» Data shown:

╔══

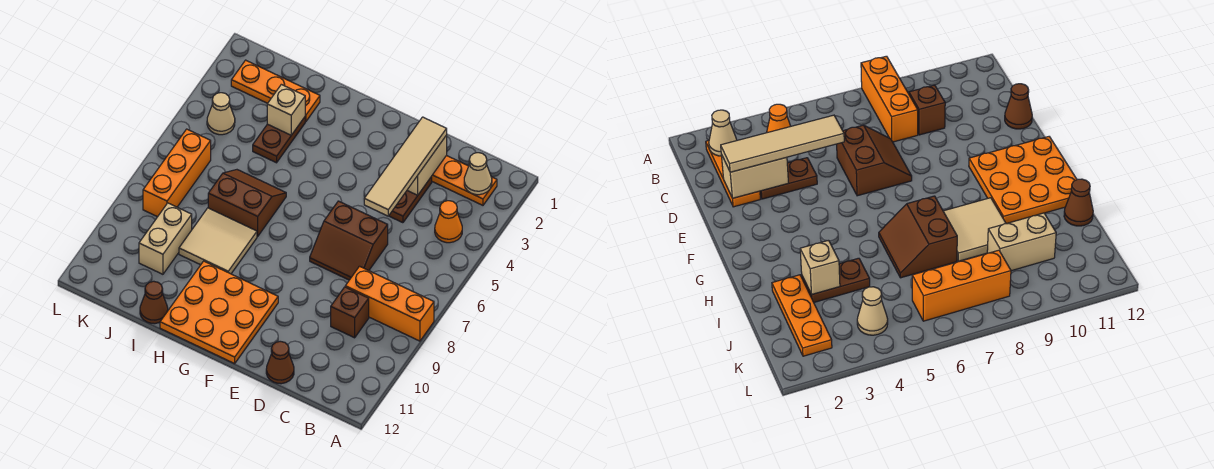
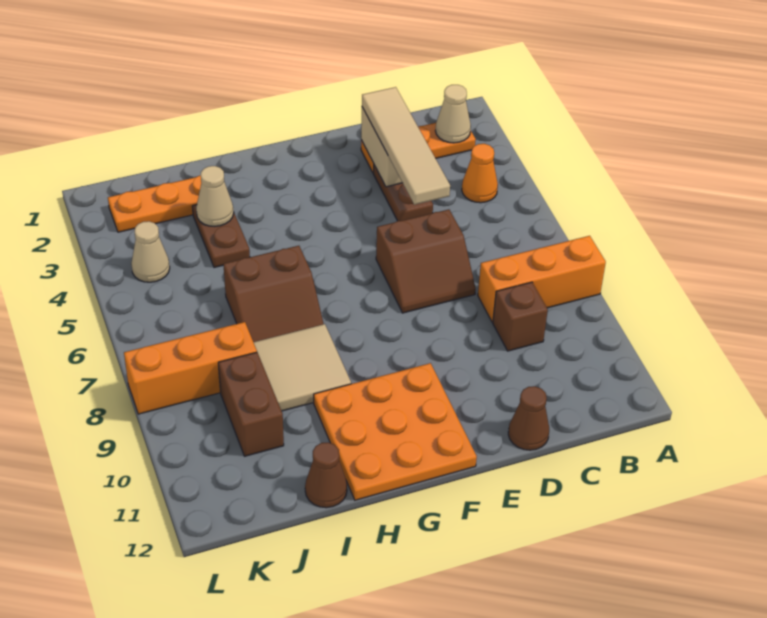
brown slope H6:I7 level 1 top 7 -> brown slope H6:I7 level 1 top 6
tan brick I3 level 2 -> tan cone I3 level 2
tan brick J9:J10 level 1 -> brown brick J9:J10 level 1
orange brick K6:K8 level 1 -> orange brick J8:L8 level 1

╚══

» Brief: Print the material above once more, exactly, minus the pictures.

» Solution to the problem:
brown slope H6:I7 level 1 top 7 -> brown slope H6:I7 level 1 top 6
tan brick I3 level 2 -> tan cone I3 level 2
tan brick J9:J10 level 1 -> brown brick J9:J10 level 1
orange brick K6:K8 level 1 -> orange brick J8:L8 level 1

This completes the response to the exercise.